> **What needs to be done**: In the entries that follow, the lines from the line containing "CN102 pin 1: GND -> AOUT" up to and including the line containing "R103: 91k (GND, VB) -> 1.8k (GND, VB)" must be copied exactly, with pictures omitted.

> **Records to process**:
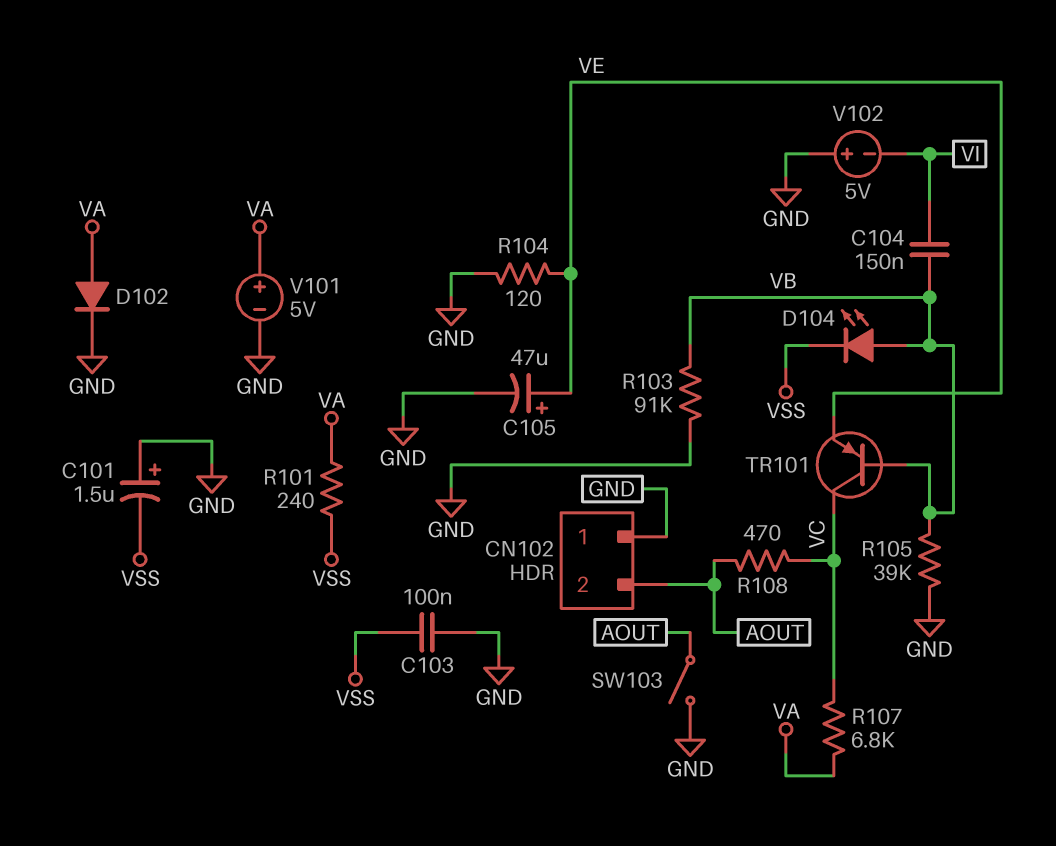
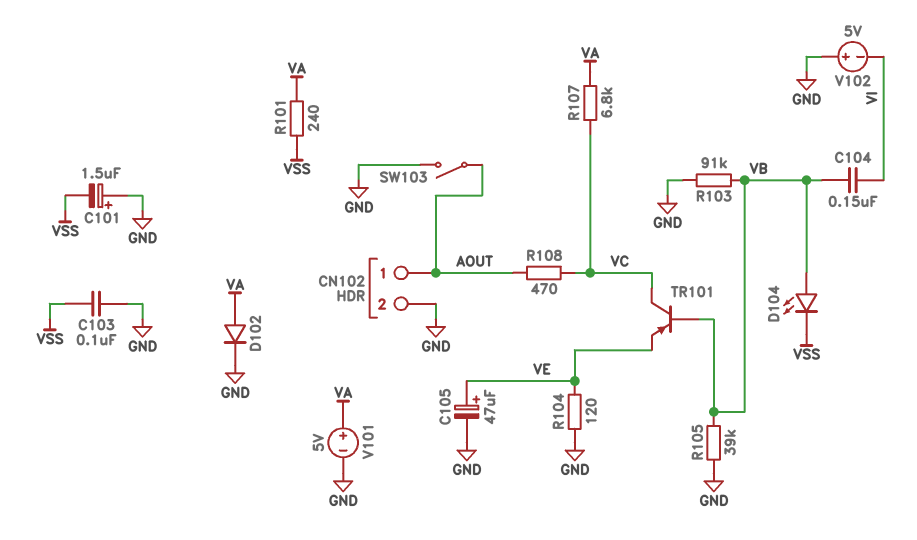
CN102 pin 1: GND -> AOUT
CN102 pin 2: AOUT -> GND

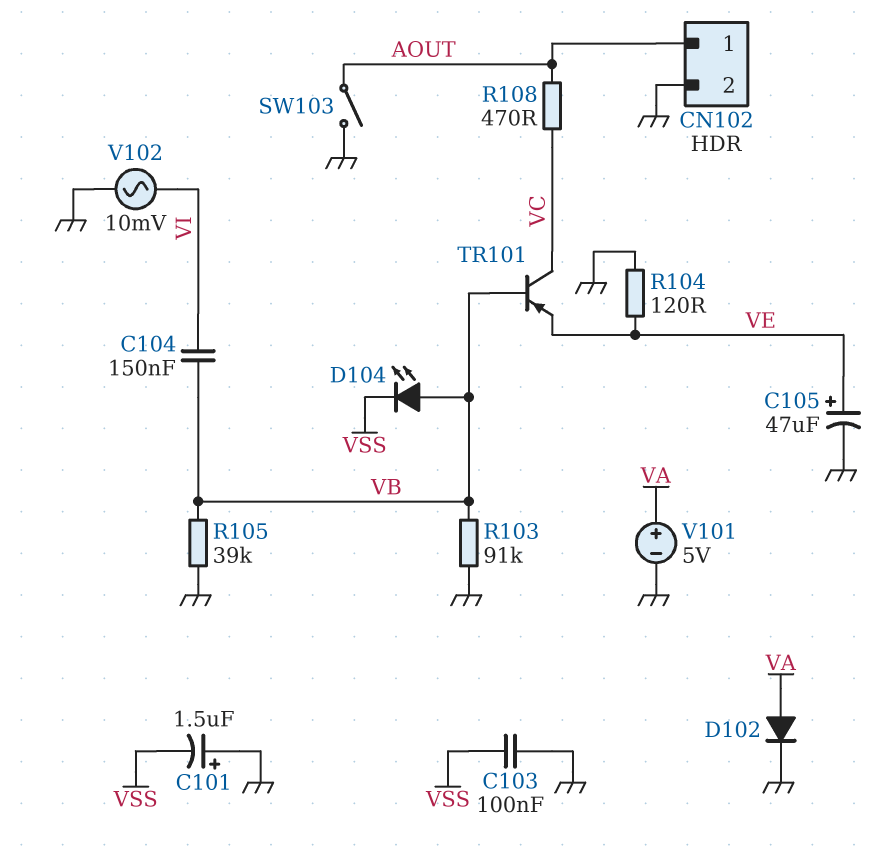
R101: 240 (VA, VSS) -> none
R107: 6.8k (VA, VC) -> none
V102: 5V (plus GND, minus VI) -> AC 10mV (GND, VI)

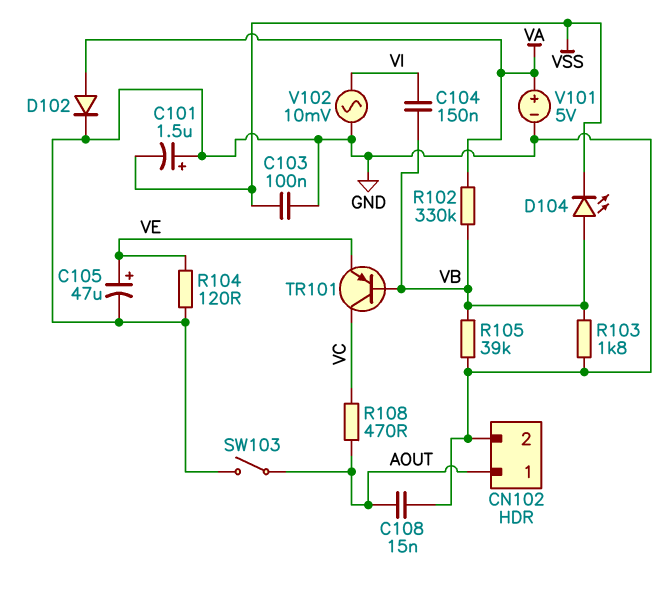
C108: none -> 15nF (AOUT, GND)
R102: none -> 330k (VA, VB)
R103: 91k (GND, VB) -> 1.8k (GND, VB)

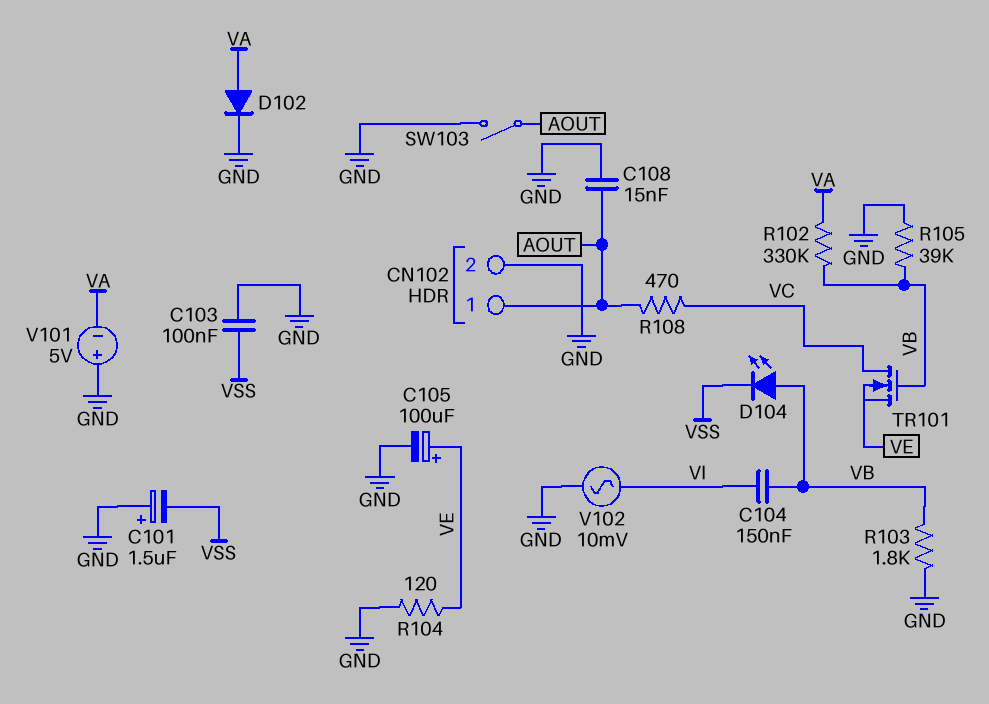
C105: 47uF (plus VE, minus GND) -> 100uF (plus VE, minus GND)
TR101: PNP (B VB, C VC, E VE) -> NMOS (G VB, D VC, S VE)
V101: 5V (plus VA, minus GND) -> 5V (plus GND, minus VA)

...

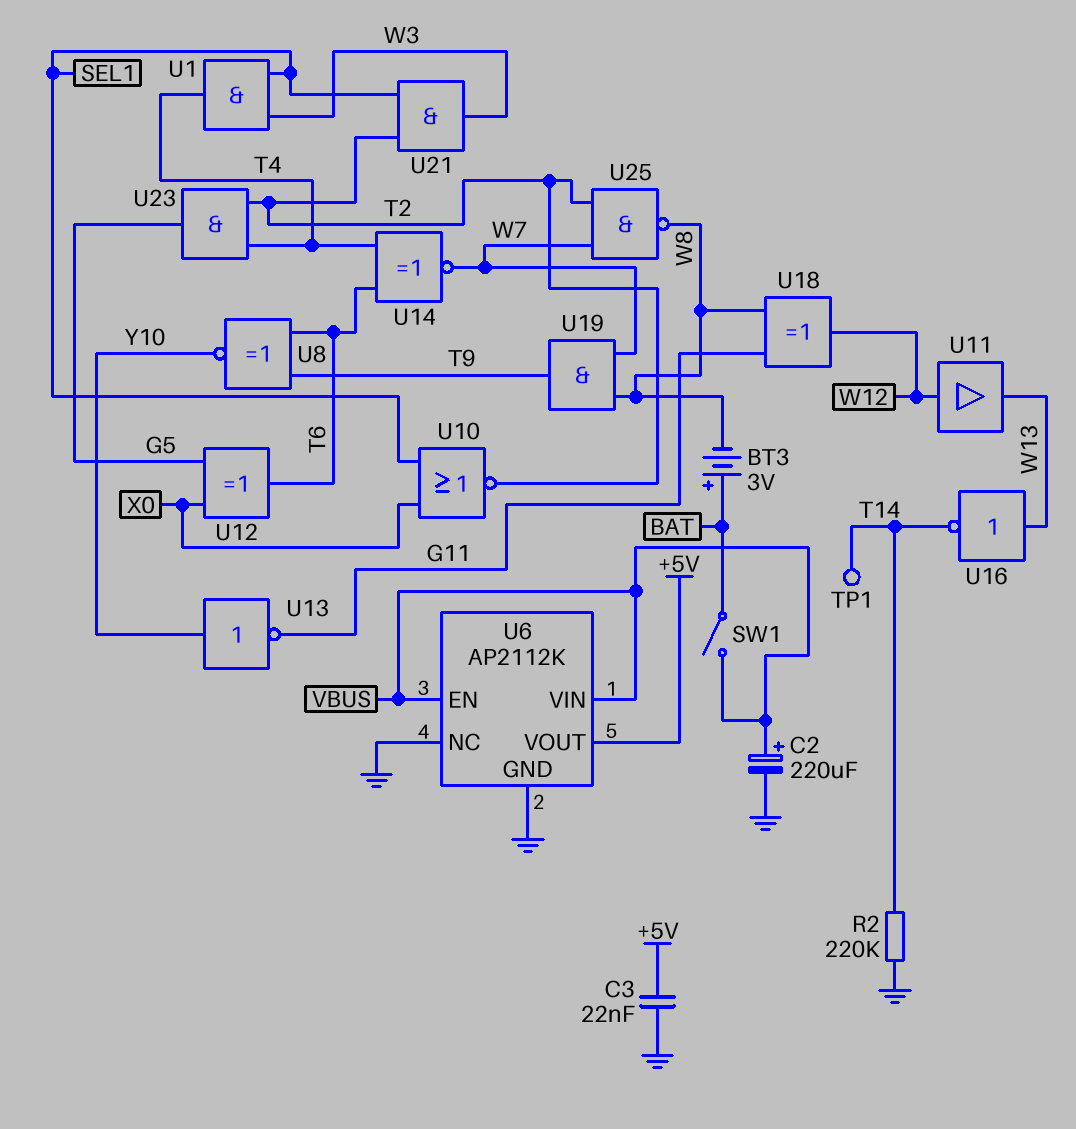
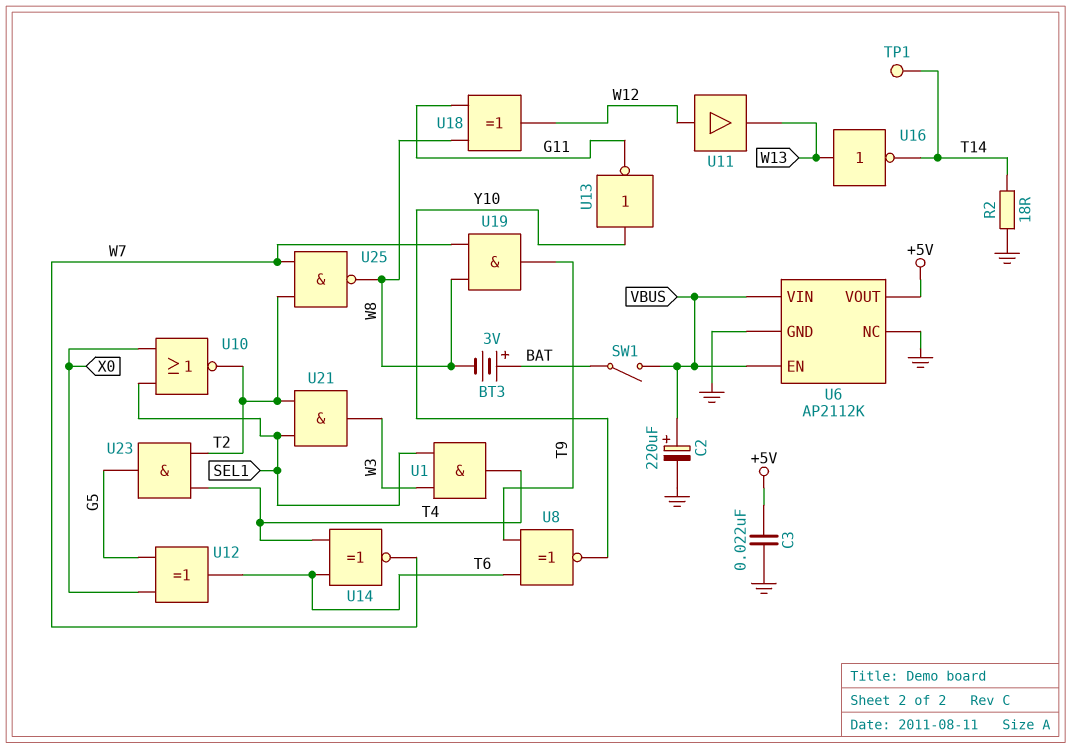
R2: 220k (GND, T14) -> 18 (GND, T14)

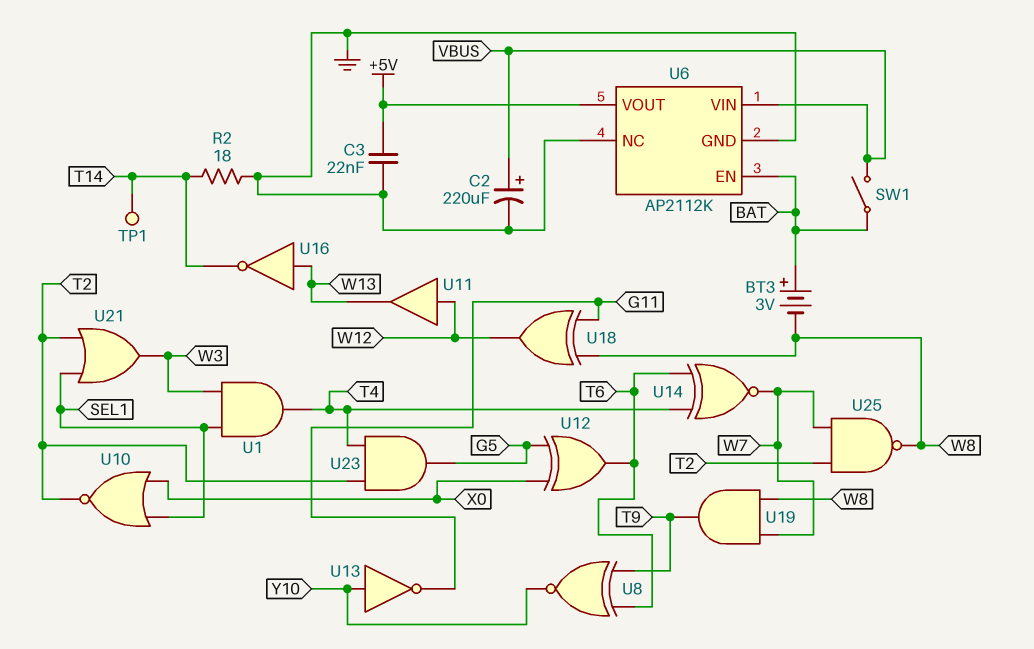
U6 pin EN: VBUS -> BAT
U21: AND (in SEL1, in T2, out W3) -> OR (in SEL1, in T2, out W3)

> **Exercise solution**:
CN102 pin 1: GND -> AOUT
CN102 pin 2: AOUT -> GND

R101: 240 (VA, VSS) -> none
R107: 6.8k (VA, VC) -> none
V102: 5V (plus GND, minus VI) -> AC 10mV (GND, VI)

C108: none -> 15nF (AOUT, GND)
R102: none -> 330k (VA, VB)
R103: 91k (GND, VB) -> 1.8k (GND, VB)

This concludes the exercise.